= Exercise =
Using the data below, return word for word every line from the one holding "Q101: PNP BC327" down to the one holding "R103: 68k (ADC, FILT) -> 68k (ADC, VS)". Leave pictures out.

= Record extracts =
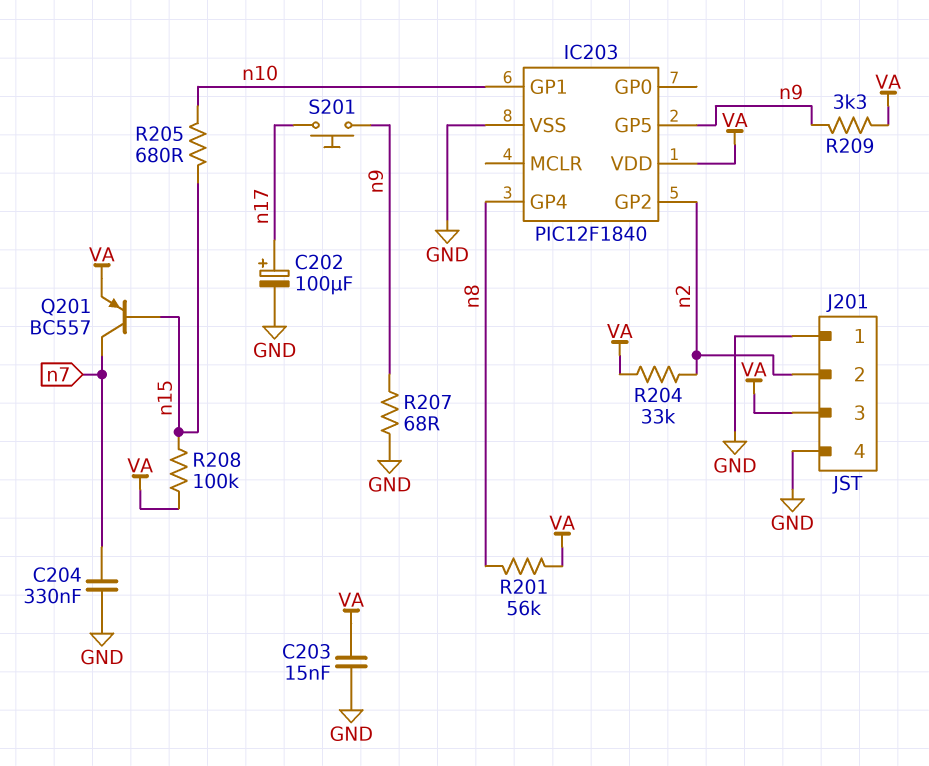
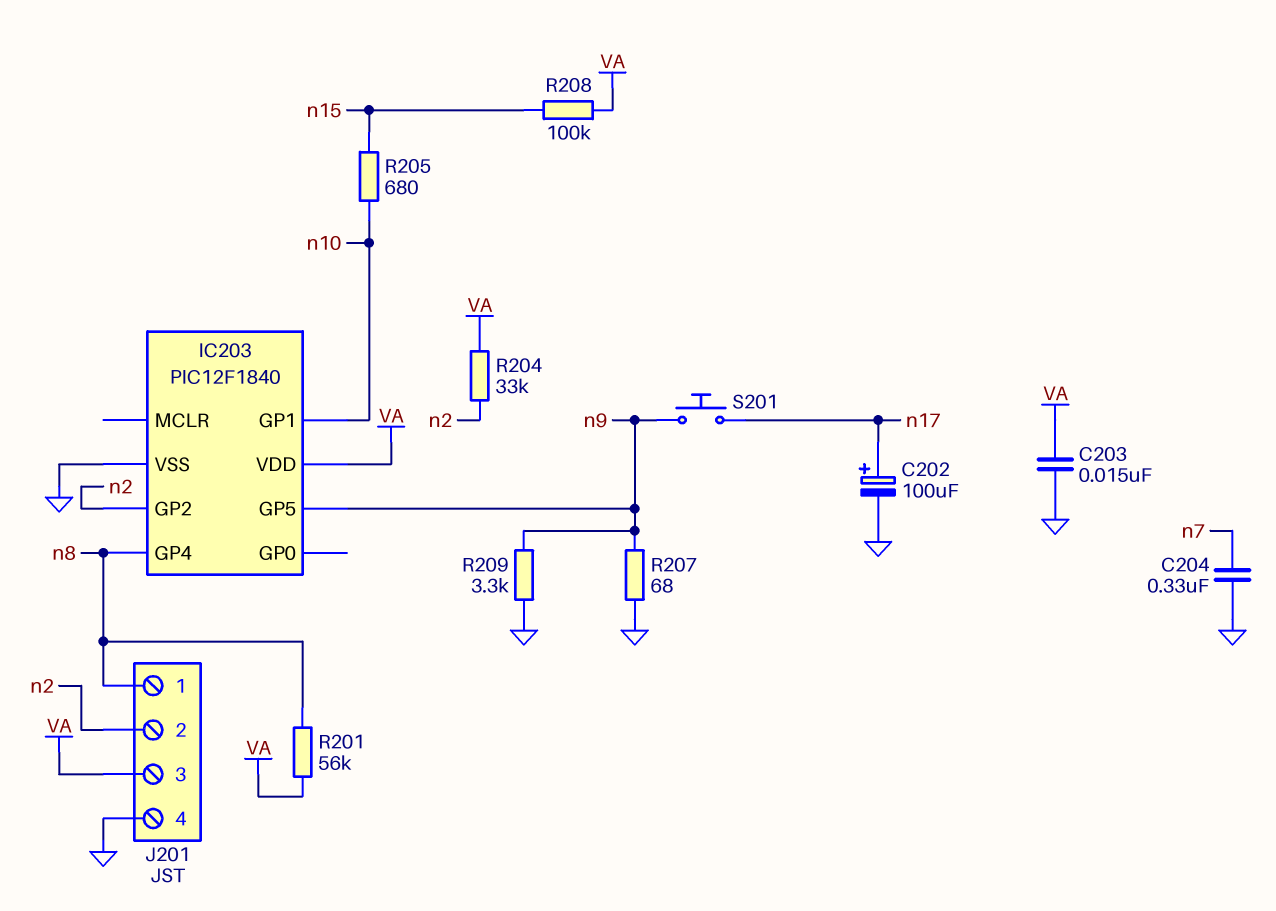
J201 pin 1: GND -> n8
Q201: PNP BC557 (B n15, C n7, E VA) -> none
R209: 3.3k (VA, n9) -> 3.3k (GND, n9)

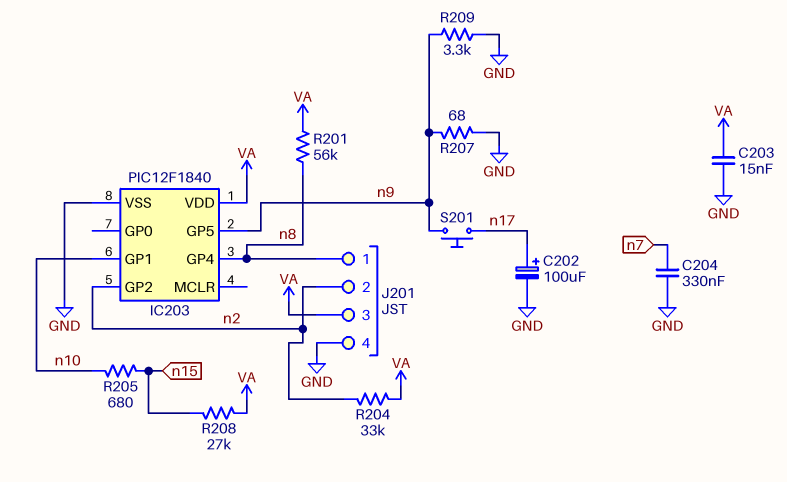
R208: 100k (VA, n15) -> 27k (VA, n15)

---

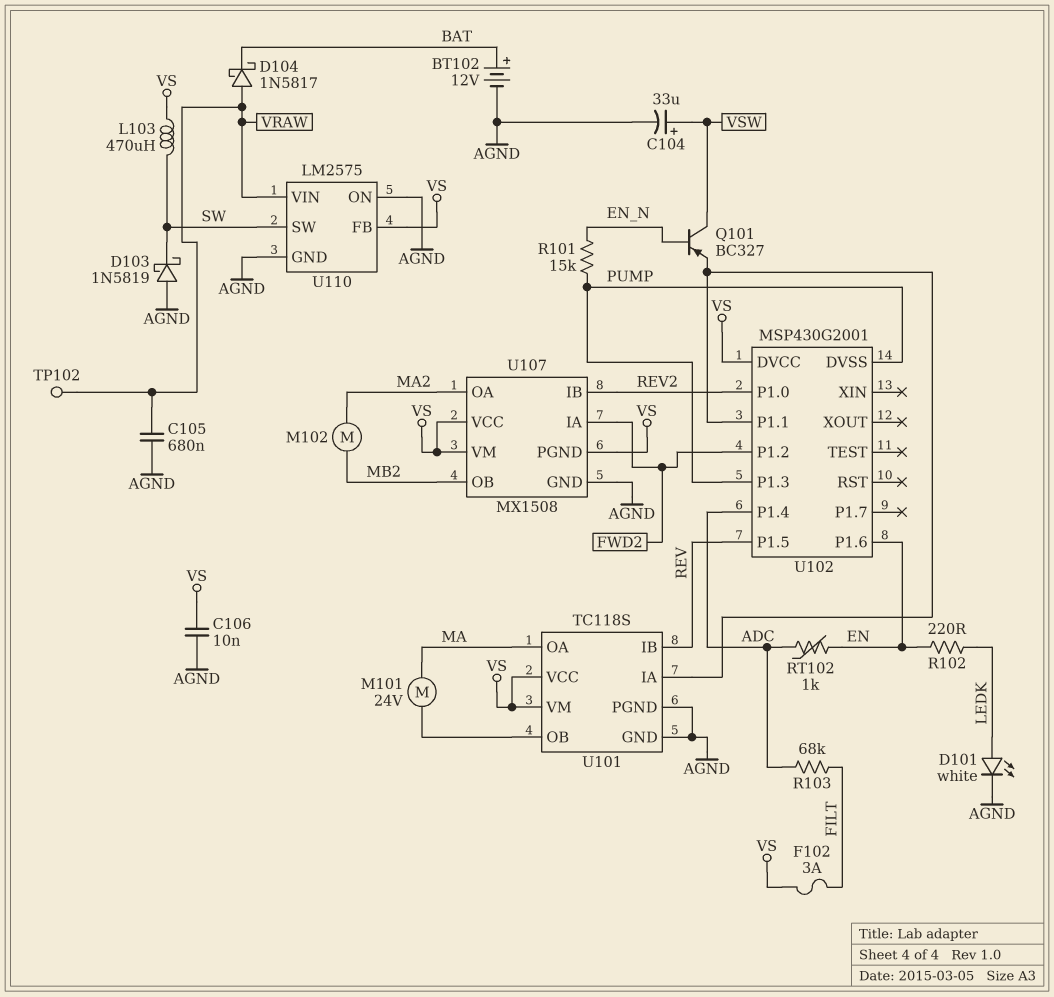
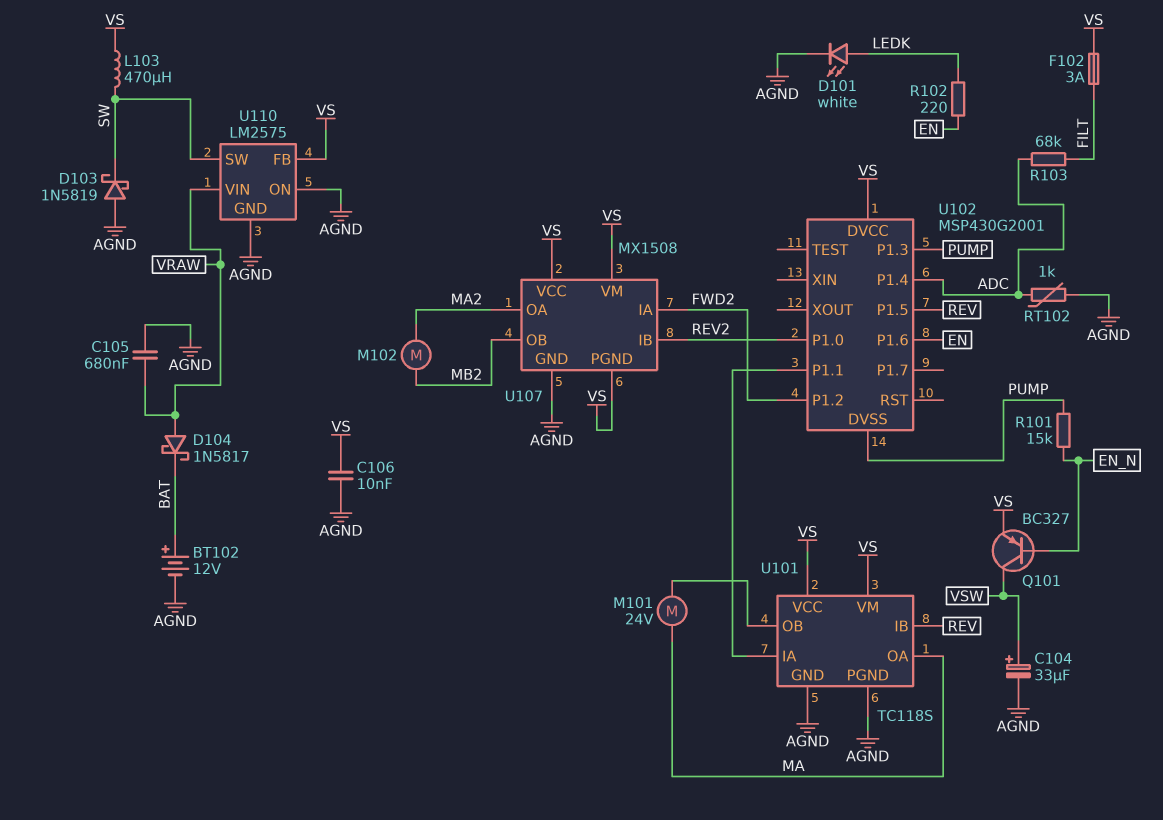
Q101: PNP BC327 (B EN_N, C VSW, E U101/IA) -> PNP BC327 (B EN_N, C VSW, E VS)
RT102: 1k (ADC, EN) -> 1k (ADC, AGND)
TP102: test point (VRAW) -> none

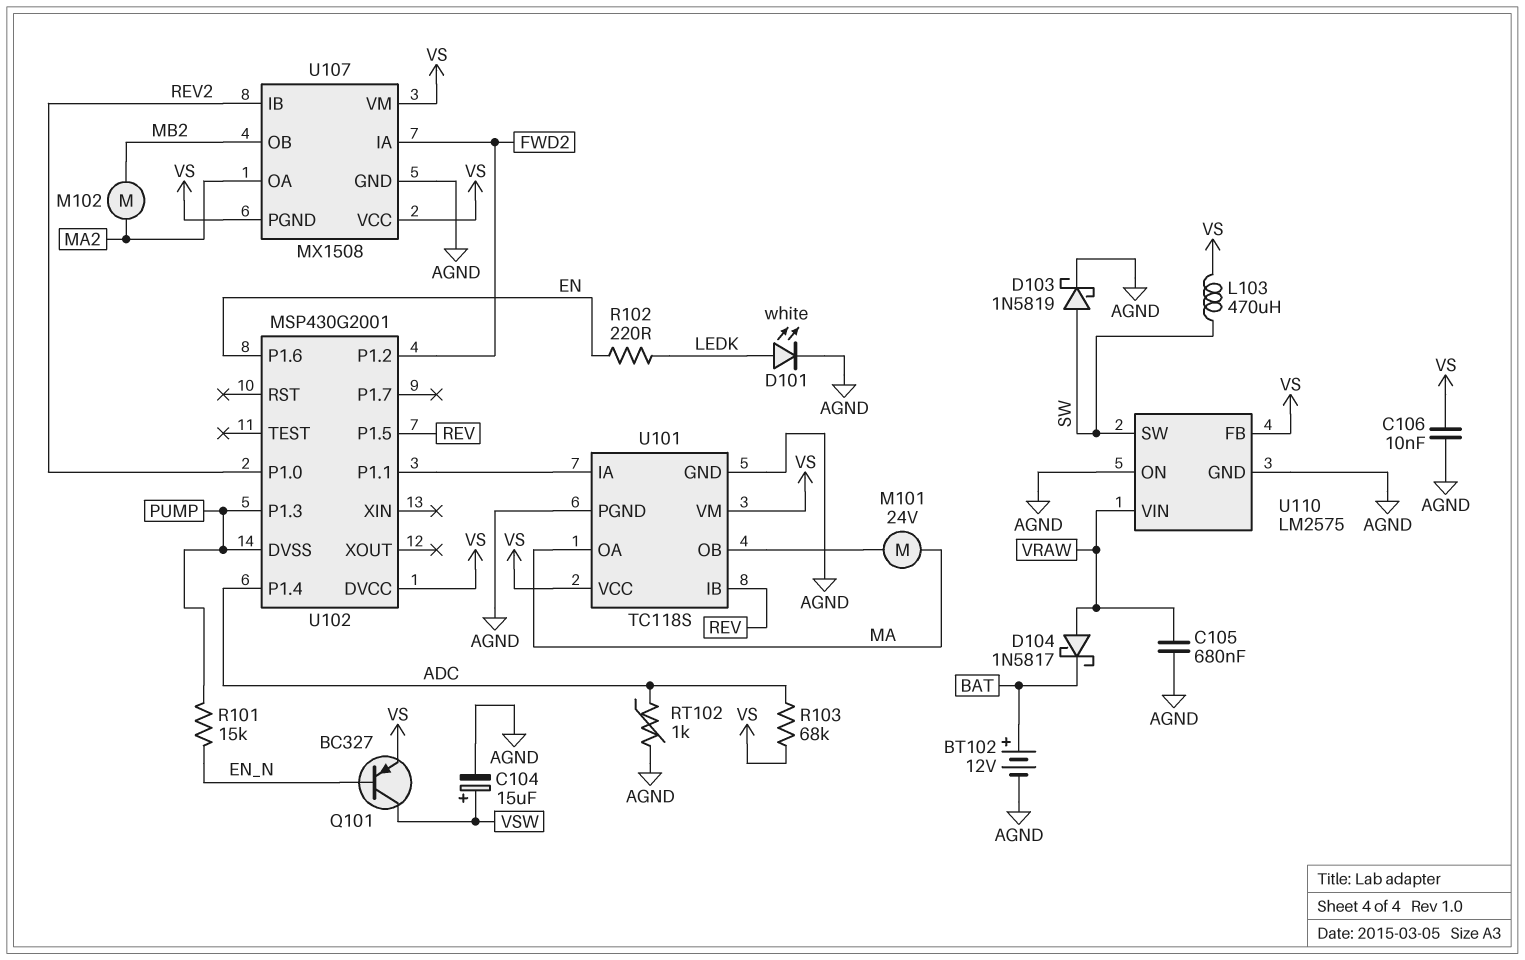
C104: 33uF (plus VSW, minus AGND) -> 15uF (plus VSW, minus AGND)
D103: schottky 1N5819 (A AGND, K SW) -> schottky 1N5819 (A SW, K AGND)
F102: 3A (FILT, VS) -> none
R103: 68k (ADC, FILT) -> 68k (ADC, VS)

= Exercise solution =
Q101: PNP BC327 (B EN_N, C VSW, E U101/IA) -> PNP BC327 (B EN_N, C VSW, E VS)
RT102: 1k (ADC, EN) -> 1k (ADC, AGND)
TP102: test point (VRAW) -> none

C104: 33uF (plus VSW, minus AGND) -> 15uF (plus VSW, minus AGND)
D103: schottky 1N5819 (A AGND, K SW) -> schottky 1N5819 (A SW, K AGND)
F102: 3A (FILT, VS) -> none
R103: 68k (ADC, FILT) -> 68k (ADC, VS)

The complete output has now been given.